### Extracted information
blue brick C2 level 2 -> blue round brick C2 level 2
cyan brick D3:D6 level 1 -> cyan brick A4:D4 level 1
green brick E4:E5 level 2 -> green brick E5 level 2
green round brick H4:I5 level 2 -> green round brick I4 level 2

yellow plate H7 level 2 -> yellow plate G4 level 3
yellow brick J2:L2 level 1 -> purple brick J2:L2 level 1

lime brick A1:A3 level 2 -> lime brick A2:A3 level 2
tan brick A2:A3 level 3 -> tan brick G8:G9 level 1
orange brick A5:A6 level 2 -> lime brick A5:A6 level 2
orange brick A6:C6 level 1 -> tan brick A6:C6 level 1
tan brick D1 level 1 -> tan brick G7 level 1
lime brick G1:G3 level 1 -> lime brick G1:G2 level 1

* * *

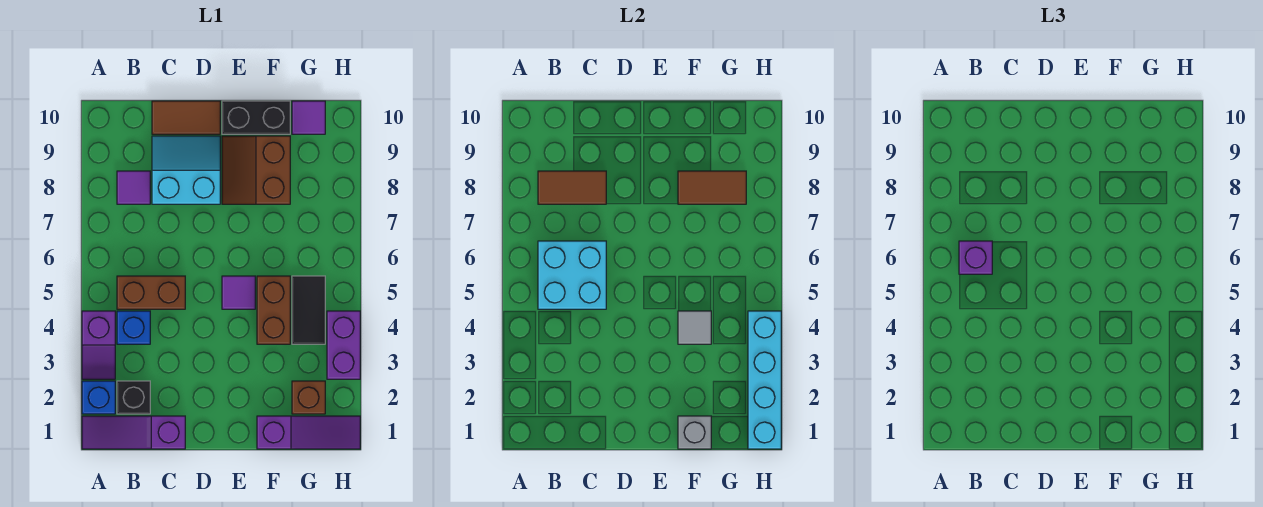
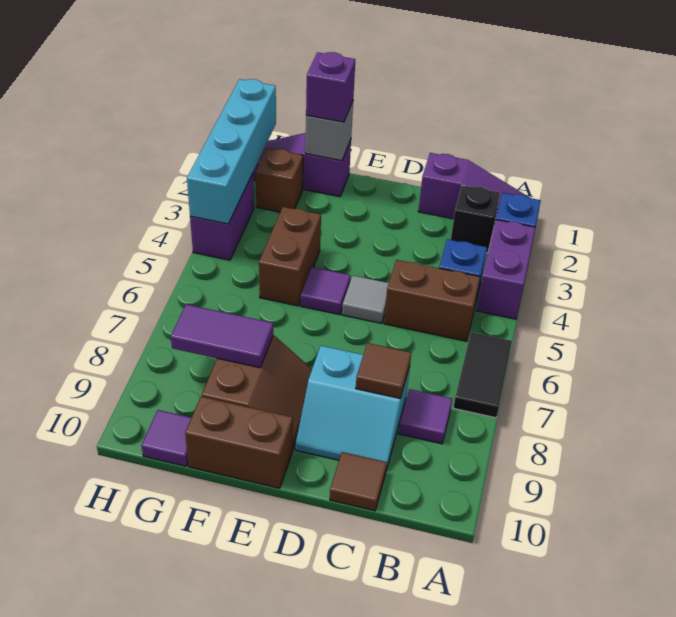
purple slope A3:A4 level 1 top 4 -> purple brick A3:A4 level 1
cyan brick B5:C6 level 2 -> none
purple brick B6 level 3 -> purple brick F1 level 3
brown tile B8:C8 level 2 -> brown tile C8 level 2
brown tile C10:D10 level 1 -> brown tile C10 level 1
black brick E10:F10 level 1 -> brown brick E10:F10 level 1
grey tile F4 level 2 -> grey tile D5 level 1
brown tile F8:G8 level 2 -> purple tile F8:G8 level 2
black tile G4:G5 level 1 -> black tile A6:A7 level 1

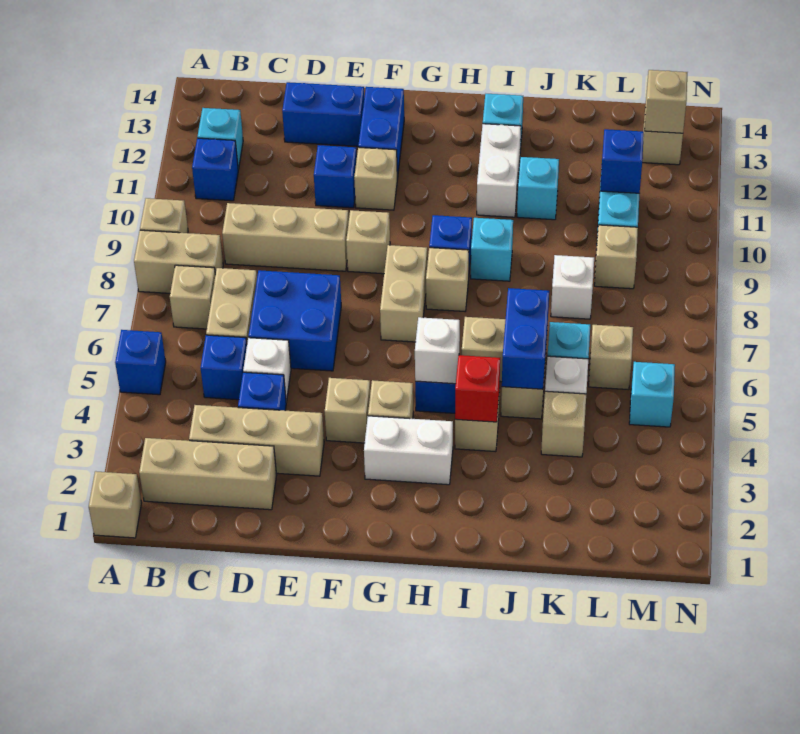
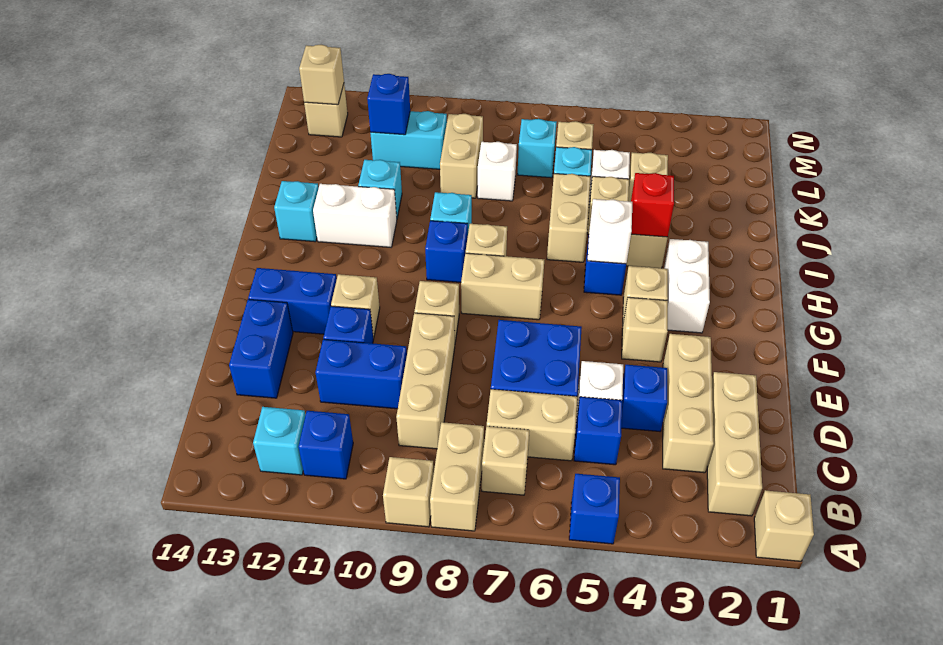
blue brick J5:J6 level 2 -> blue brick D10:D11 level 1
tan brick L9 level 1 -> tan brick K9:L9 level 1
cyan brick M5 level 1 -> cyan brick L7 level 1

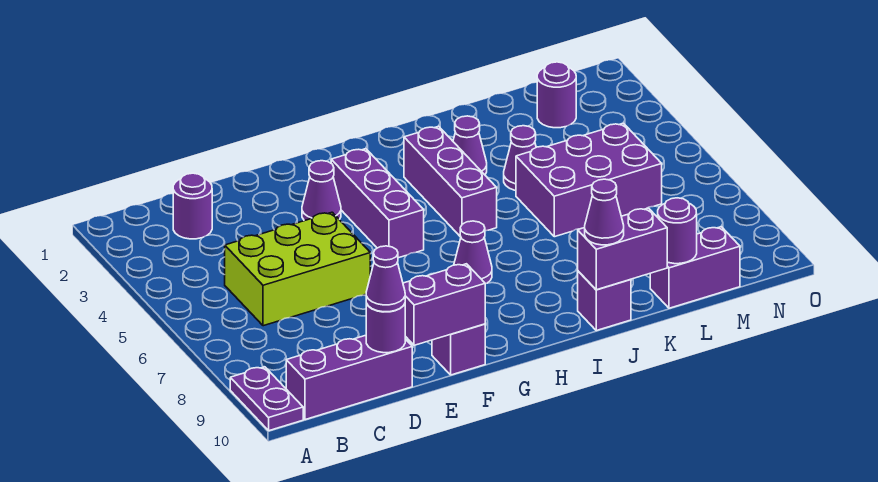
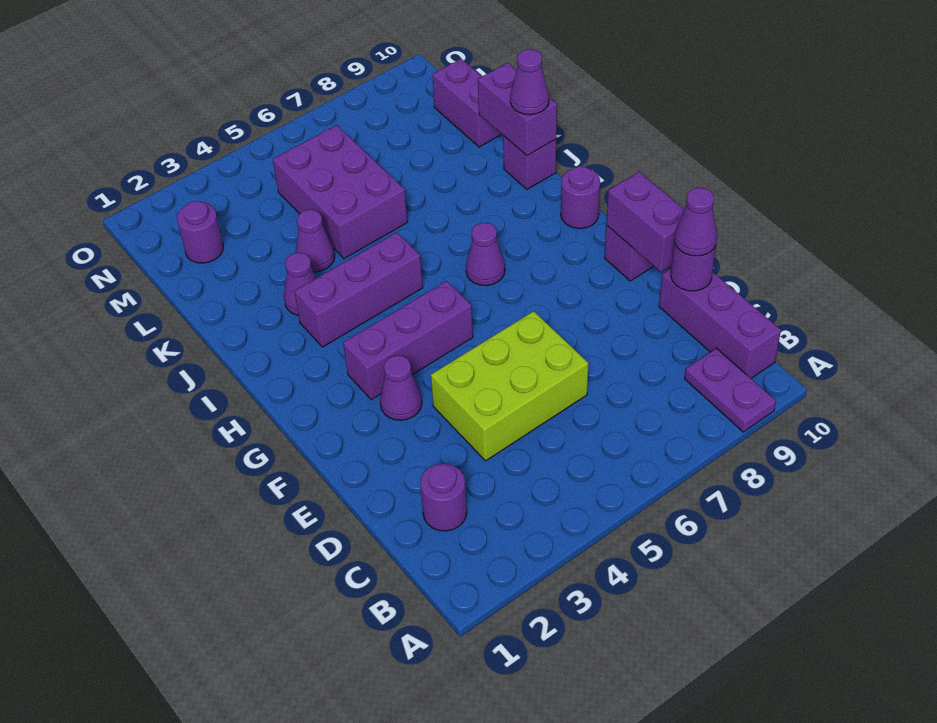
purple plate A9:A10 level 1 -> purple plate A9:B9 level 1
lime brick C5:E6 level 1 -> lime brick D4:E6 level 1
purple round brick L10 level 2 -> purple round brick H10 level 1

### Instructions for the task
Print only what lies in the material above starting at the line with "lime brick C5:E6" and ending at the line with "purple round brick L10", every line exactly as given.

### Answer area
lime brick C5:E6 level 1 -> lime brick D4:E6 level 1
purple round brick L10 level 2 -> purple round brick H10 level 1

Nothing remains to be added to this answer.